Detected change data:
■ ■ ■ ■
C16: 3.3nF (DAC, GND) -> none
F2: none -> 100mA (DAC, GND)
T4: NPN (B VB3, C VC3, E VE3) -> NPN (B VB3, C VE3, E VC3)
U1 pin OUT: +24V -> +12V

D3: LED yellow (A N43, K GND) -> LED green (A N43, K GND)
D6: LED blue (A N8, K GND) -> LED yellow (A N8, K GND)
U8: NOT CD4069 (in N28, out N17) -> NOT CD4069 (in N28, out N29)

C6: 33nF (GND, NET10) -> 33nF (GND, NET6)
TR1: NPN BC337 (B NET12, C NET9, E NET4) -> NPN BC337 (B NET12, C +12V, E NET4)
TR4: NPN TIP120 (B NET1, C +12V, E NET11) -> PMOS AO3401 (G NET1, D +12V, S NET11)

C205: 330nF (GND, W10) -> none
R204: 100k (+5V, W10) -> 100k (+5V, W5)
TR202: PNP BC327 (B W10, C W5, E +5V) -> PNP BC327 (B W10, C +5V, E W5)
■ ■ ■ ■
→ **Problem**: Every entry, from top to bottom, should be repeated word for word.

→ **Solved problem**:
C16: 3.3nF (DAC, GND) -> none
F2: none -> 100mA (DAC, GND)
T4: NPN (B VB3, C VC3, E VE3) -> NPN (B VB3, C VE3, E VC3)
U1 pin OUT: +24V -> +12V

D3: LED yellow (A N43, K GND) -> LED green (A N43, K GND)
D6: LED blue (A N8, K GND) -> LED yellow (A N8, K GND)
U8: NOT CD4069 (in N28, out N17) -> NOT CD4069 (in N28, out N29)

C6: 33nF (GND, NET10) -> 33nF (GND, NET6)
TR1: NPN BC337 (B NET12, C NET9, E NET4) -> NPN BC337 (B NET12, C +12V, E NET4)
TR4: NPN TIP120 (B NET1, C +12V, E NET11) -> PMOS AO3401 (G NET1, D +12V, S NET11)

C205: 330nF (GND, W10) -> none
R204: 100k (+5V, W10) -> 100k (+5V, W5)
TR202: PNP BC327 (B W10, C W5, E +5V) -> PNP BC327 (B W10, C +5V, E W5)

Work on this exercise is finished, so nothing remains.